→ **Task**
Could you return, exactly as written, only the lines from the one holding "white carrot: [102,177,185,196]" through the final line of the records below?

Extracted records

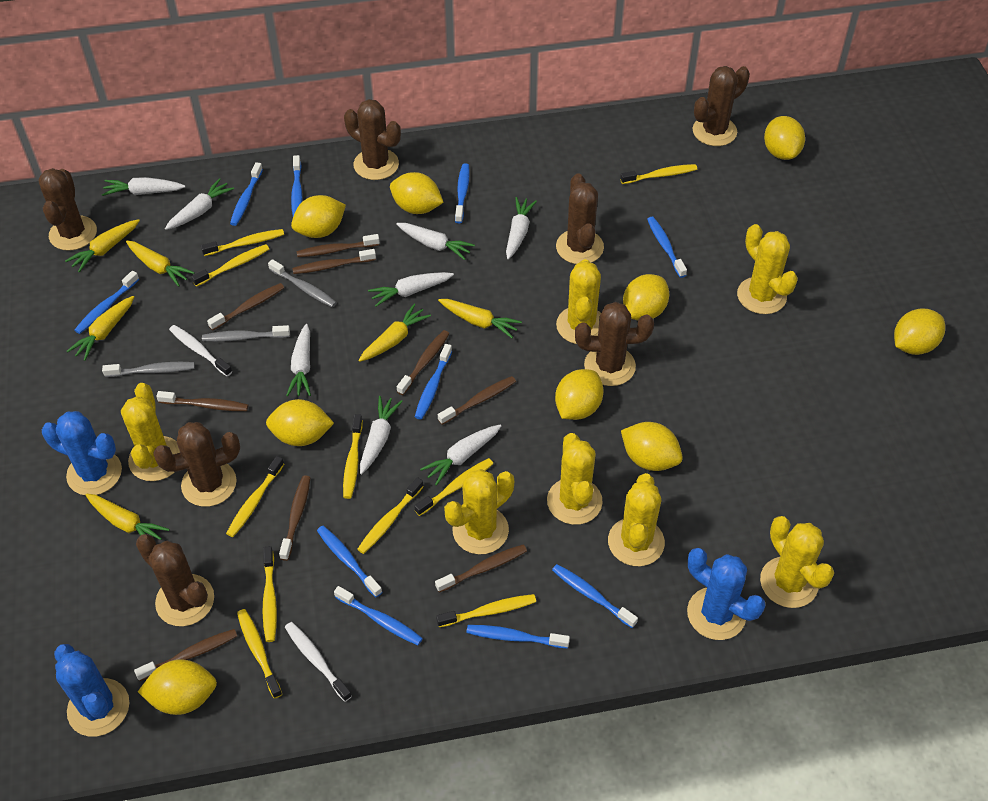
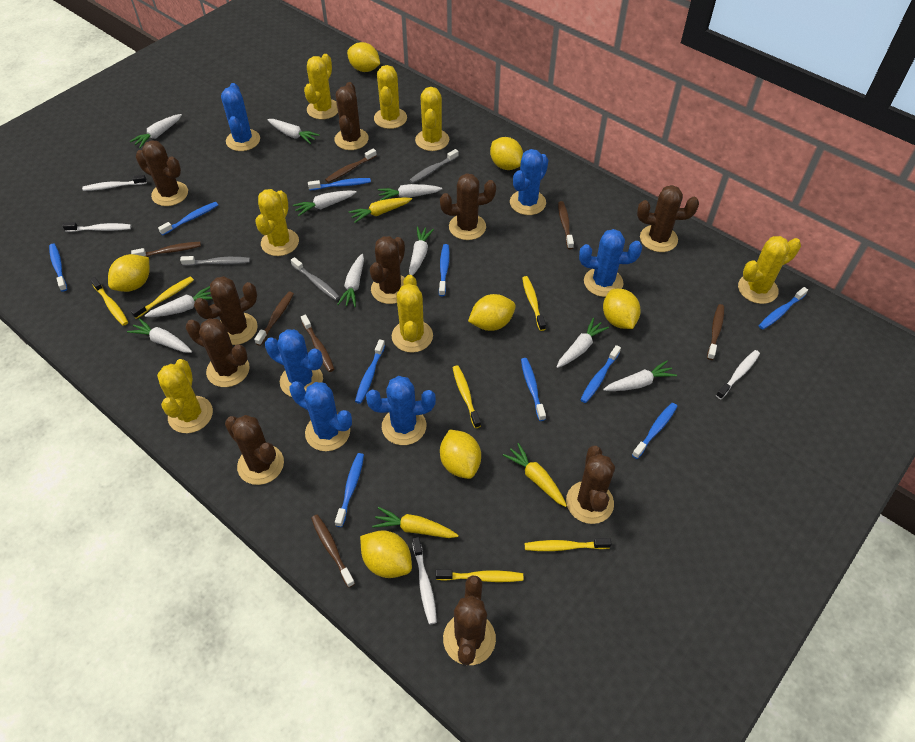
blue cactus: [42,411,122,495] [54,644,129,736] [687,548,765,640] = 3 -> [221,83,260,151] [265,329,323,397] [290,381,352,451] [366,376,436,445] [510,149,548,215] [579,229,642,297] = 6
brown cactus: [38,168,97,251] [136,534,214,626] [153,422,240,507] [344,99,401,180] [556,173,604,264] [575,302,654,386] [693,66,750,146] = 7 -> [136,140,188,206] [186,318,250,387] [194,276,258,345] [225,415,284,485] [334,82,369,150] [370,236,405,304] [440,173,496,240] [443,575,496,665] [566,446,615,524] [637,185,699,252] = 10
brown toothbrush: [134,629,237,681] [156,391,248,411] [207,283,284,331] [279,475,311,561] [292,249,376,274] [297,234,380,257] [397,330,449,395] [435,544,527,593] [438,376,516,425] = 9 -> [131,242,201,257] [254,292,294,346] [301,315,334,372] [311,515,355,588] [325,148,377,183] [558,201,574,249] [707,304,724,360] = 7
white carrot: [102,177,185,196] [165,178,234,230] [286,324,311,397] [360,396,403,474] [368,272,454,307] [396,223,475,260] [420,424,502,486] [506,197,537,259] = 8 -> [127,318,192,353] [130,114,182,148] [144,286,212,317] [267,119,320,144] [293,190,357,216] [337,254,364,307] [378,184,442,200] [409,227,434,276] [557,318,609,368] [603,361,677,391] = 10
white toothbrush: [169,325,232,376] [285,622,352,702] = 2 -> [62,222,131,232] [82,175,147,191] [412,537,437,624] [716,350,760,399] = 4
yellow carrot: [65,219,140,273] [67,296,134,361] [86,494,169,540] [126,241,195,287] [358,303,431,362] [438,299,522,338] = 6 -> [349,197,412,223] [372,507,459,538] [503,443,567,507] = 3
yellow lemon: [138,659,217,715] [266,399,334,446] [291,195,346,238] [390,172,444,214] [555,369,604,420] [621,422,683,471] [623,274,669,320] [764,116,805,160] [894,309,945,355] = 9 -> [108,254,150,292] [347,42,380,72] [360,530,412,578] [440,429,481,479] [468,294,516,331] [490,137,523,170] [603,289,641,329] = 7
yellow toothbrush: [191,244,269,287] [201,229,284,256] [226,456,284,537] [237,609,282,699] [262,546,277,642] [343,414,363,499] [357,477,424,554] [414,458,493,516] [436,594,536,627] [620,164,697,184] = 10 -> [90,277,128,326] [131,277,194,319] [436,569,523,582] [453,365,481,428] [522,276,546,331] [525,538,611,551] = 6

→ **Finished task**
white carrot: [102,177,185,196] [165,178,234,230] [286,324,311,397] [360,396,403,474] [368,272,454,307] [396,223,475,260] [420,424,502,486] [506,197,537,259] = 8 -> [127,318,192,353] [130,114,182,148] [144,286,212,317] [267,119,320,144] [293,190,357,216] [337,254,364,307] [378,184,442,200] [409,227,434,276] [557,318,609,368] [603,361,677,391] = 10
white toothbrush: [169,325,232,376] [285,622,352,702] = 2 -> [62,222,131,232] [82,175,147,191] [412,537,437,624] [716,350,760,399] = 4
yellow carrot: [65,219,140,273] [67,296,134,361] [86,494,169,540] [126,241,195,287] [358,303,431,362] [438,299,522,338] = 6 -> [349,197,412,223] [372,507,459,538] [503,443,567,507] = 3
yellow lemon: [138,659,217,715] [266,399,334,446] [291,195,346,238] [390,172,444,214] [555,369,604,420] [621,422,683,471] [623,274,669,320] [764,116,805,160] [894,309,945,355] = 9 -> [108,254,150,292] [347,42,380,72] [360,530,412,578] [440,429,481,479] [468,294,516,331] [490,137,523,170] [603,289,641,329] = 7
yellow toothbrush: [191,244,269,287] [201,229,284,256] [226,456,284,537] [237,609,282,699] [262,546,277,642] [343,414,363,499] [357,477,424,554] [414,458,493,516] [436,594,536,627] [620,164,697,184] = 10 -> [90,277,128,326] [131,277,194,319] [436,569,523,582] [453,365,481,428] [522,276,546,331] [525,538,611,551] = 6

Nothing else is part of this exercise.